_What the exercise asks:_ For the entries below, report the number of lines where the string "grey" appears, and only that number.

_Working data:_

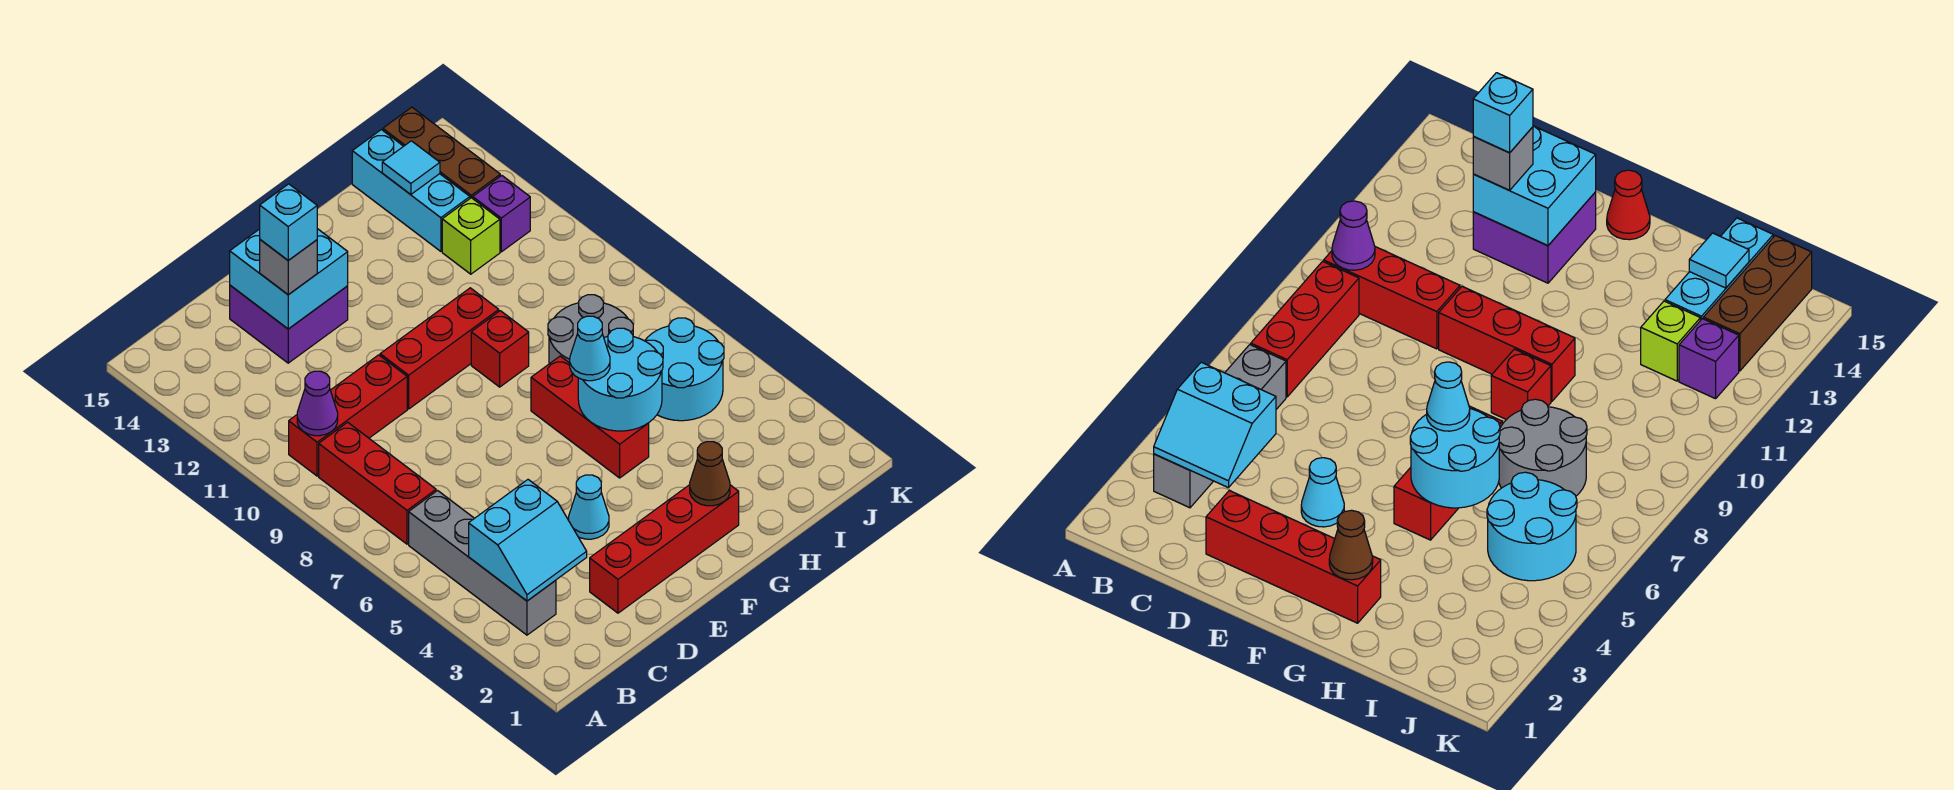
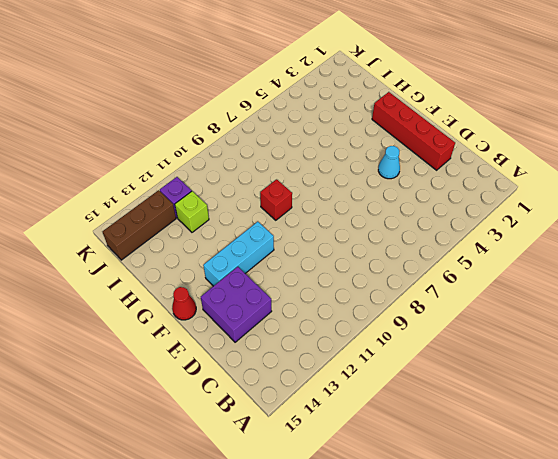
cyan brick F11:F13 level 1 -> cyan brick I13:I15 level 1
none -> grey brick B3:B6 level 1
none -> red brick B7:B9 level 1
none -> red brick B10:D10 level 1

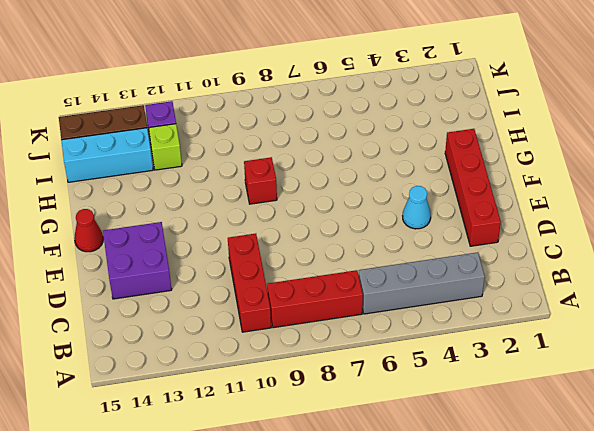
none -> red brick E10:G10 level 1
none -> red brick G5:G7 level 1
none -> grey round brick H7:I8 level 1

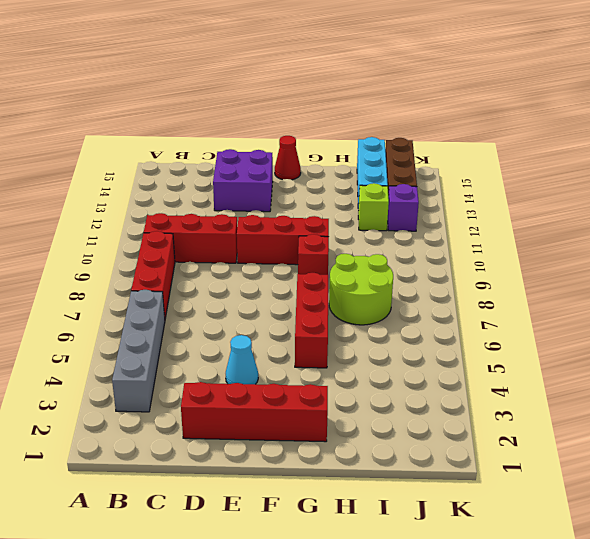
lime round brick H7:I8 level 1 -> grey round brick H7:I8 level 1
none -> cyan round brick I5:J6 level 1
none -> cyan slope B3:C4 level 2 top 4
none -> purple cone B10 level 2

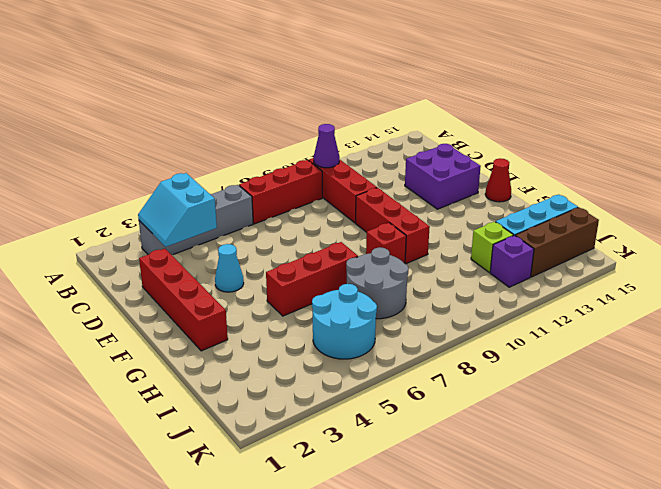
none -> cyan brick D13:E14 level 2
none -> brown cone G2 level 2
none -> cyan round brick G5:H6 level 2

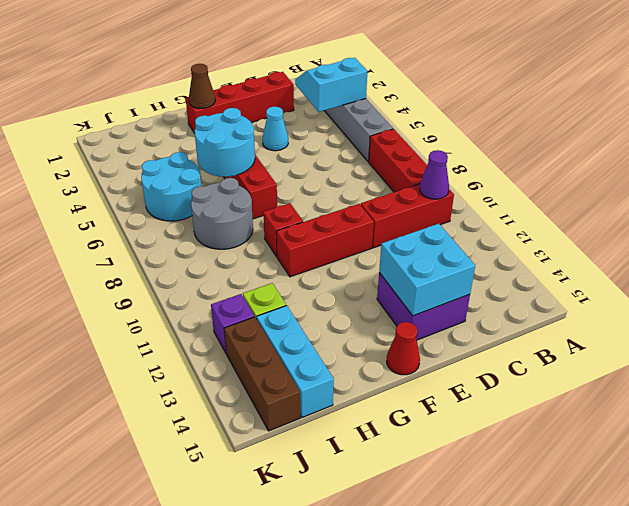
none -> cyan tile I14 level 2
none -> grey brick D13 level 3
none -> cyan cone G6 level 3

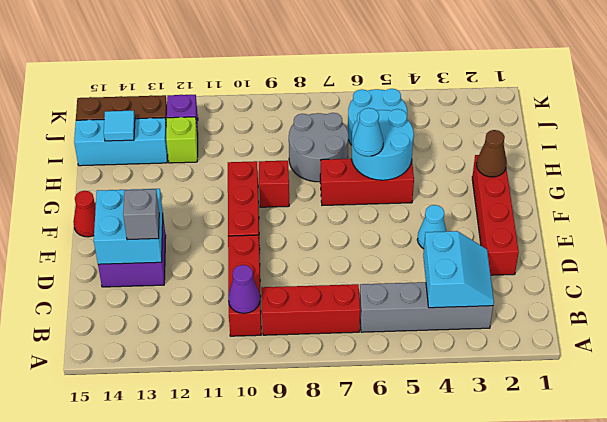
none -> cyan brick D13 level 4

_Exercise response:_ 4